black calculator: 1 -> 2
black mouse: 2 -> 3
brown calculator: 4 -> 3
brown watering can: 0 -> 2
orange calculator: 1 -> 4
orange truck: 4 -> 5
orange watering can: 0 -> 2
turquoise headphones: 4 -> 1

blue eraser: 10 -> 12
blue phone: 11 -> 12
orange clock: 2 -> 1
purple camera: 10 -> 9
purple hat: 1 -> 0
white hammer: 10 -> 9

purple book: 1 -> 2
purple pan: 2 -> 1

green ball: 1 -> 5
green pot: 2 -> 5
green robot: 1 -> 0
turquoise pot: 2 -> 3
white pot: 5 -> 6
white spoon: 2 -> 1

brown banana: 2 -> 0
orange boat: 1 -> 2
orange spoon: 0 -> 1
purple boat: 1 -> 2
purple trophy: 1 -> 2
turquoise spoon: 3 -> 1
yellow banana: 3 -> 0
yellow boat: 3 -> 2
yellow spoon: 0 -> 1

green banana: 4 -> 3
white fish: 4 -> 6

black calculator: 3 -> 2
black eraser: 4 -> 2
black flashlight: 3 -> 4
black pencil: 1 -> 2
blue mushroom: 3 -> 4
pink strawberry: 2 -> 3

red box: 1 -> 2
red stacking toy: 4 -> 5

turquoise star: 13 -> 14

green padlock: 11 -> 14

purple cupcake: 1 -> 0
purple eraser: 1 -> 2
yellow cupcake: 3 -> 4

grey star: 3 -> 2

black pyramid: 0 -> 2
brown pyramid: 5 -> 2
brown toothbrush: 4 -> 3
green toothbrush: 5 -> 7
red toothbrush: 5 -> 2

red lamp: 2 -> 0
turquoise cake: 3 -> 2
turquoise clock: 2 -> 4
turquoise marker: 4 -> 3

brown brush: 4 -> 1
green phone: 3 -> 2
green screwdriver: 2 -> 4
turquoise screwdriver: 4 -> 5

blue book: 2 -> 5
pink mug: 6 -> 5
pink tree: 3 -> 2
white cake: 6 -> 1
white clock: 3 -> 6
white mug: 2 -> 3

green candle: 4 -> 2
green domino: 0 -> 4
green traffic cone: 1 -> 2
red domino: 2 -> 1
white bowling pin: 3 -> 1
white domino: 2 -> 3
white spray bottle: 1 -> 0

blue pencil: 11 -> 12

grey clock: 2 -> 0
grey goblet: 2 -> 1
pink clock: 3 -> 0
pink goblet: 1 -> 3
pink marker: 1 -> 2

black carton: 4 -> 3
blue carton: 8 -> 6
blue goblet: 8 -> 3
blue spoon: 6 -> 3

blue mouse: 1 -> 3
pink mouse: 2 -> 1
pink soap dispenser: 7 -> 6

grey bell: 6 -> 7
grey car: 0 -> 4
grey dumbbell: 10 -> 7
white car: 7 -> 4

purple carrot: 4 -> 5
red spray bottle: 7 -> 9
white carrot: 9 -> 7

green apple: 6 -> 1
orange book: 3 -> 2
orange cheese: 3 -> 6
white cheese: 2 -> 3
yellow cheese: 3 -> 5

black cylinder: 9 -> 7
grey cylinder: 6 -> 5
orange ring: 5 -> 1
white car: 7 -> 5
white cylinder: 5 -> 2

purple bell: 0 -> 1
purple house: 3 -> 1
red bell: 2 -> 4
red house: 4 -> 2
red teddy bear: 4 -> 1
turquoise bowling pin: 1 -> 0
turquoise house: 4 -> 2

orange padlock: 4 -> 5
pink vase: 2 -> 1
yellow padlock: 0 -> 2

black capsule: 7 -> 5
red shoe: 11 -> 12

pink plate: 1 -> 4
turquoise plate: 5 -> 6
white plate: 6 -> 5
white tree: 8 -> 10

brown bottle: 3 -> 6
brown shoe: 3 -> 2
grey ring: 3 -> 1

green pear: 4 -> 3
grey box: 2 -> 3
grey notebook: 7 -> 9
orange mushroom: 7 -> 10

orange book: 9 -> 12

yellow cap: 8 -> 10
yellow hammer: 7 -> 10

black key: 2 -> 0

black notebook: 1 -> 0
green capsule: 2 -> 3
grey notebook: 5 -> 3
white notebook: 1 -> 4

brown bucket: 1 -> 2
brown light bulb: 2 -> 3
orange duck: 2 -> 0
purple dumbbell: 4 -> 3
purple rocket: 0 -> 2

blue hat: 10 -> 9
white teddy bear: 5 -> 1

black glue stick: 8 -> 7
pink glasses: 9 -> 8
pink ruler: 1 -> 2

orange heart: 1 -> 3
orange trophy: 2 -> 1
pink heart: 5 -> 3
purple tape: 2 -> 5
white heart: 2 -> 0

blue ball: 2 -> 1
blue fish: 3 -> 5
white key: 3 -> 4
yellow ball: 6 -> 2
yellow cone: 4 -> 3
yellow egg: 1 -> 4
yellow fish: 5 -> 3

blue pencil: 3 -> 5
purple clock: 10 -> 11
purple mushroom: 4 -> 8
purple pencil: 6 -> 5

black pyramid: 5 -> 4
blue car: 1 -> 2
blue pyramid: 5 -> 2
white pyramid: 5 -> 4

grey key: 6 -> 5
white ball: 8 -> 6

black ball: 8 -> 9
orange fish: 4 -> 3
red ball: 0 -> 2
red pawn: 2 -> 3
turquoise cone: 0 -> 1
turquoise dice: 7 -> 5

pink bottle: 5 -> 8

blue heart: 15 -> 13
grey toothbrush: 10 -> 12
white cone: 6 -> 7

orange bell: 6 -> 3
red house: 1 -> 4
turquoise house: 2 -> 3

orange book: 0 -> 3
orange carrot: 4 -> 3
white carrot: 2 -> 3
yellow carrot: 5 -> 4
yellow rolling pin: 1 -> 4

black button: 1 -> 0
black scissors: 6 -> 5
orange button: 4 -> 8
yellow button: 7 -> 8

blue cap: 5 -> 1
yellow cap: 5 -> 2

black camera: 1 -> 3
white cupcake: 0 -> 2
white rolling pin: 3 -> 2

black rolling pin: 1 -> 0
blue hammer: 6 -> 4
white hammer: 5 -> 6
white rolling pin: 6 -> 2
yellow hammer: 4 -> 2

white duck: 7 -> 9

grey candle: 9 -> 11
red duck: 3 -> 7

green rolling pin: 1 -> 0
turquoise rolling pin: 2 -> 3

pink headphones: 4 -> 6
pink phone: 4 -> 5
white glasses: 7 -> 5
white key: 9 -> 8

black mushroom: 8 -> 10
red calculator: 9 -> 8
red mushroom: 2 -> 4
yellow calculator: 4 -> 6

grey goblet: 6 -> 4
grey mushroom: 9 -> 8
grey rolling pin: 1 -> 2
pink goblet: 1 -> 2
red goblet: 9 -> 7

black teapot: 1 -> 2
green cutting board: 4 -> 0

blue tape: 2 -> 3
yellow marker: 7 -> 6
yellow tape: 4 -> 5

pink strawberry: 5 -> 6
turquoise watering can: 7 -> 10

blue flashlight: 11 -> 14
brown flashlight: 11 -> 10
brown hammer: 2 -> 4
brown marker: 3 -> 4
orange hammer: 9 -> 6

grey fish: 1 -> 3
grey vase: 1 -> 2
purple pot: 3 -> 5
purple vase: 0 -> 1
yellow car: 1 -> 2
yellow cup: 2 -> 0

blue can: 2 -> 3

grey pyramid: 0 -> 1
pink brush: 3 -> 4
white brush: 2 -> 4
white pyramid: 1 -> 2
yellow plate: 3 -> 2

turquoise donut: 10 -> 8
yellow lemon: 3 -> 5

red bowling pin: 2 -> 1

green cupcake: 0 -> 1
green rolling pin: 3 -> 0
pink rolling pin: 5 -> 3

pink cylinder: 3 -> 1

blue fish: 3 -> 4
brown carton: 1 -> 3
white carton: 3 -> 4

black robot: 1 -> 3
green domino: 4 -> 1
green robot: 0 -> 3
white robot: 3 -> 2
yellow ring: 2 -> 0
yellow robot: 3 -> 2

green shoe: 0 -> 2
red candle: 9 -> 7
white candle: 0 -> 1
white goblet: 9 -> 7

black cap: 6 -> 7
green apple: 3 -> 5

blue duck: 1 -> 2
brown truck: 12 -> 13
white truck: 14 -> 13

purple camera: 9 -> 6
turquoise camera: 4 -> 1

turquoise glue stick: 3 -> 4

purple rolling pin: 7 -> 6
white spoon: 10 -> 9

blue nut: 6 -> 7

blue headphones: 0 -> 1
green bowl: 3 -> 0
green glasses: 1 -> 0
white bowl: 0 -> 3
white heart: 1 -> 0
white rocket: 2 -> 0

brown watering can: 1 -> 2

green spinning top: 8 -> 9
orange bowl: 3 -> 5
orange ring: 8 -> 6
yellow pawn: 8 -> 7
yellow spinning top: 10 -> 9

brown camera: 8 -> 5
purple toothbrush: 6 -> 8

......

Your reply is to repeat, unchanged, the lines above running from the one with "grey goblet: 2 -> 1" up to and including the one with "white plate: 6 -> 5".

→ **THE COMPLETED TASK**
grey goblet: 2 -> 1
pink clock: 3 -> 0
pink goblet: 1 -> 3
pink marker: 1 -> 2

black carton: 4 -> 3
blue carton: 8 -> 6
blue goblet: 8 -> 3
blue spoon: 6 -> 3

blue mouse: 1 -> 3
pink mouse: 2 -> 1
pink soap dispenser: 7 -> 6

grey bell: 6 -> 7
grey car: 0 -> 4
grey dumbbell: 10 -> 7
white car: 7 -> 4

purple carrot: 4 -> 5
red spray bottle: 7 -> 9
white carrot: 9 -> 7

green apple: 6 -> 1
orange book: 3 -> 2
orange cheese: 3 -> 6
white cheese: 2 -> 3
yellow cheese: 3 -> 5

black cylinder: 9 -> 7
grey cylinder: 6 -> 5
orange ring: 5 -> 1
white car: 7 -> 5
white cylinder: 5 -> 2

purple bell: 0 -> 1
purple house: 3 -> 1
red bell: 2 -> 4
red house: 4 -> 2
red teddy bear: 4 -> 1
turquoise bowling pin: 1 -> 0
turquoise house: 4 -> 2

orange padlock: 4 -> 5
pink vase: 2 -> 1
yellow padlock: 0 -> 2

black capsule: 7 -> 5
red shoe: 11 -> 12

pink plate: 1 -> 4
turquoise plate: 5 -> 6
white plate: 6 -> 5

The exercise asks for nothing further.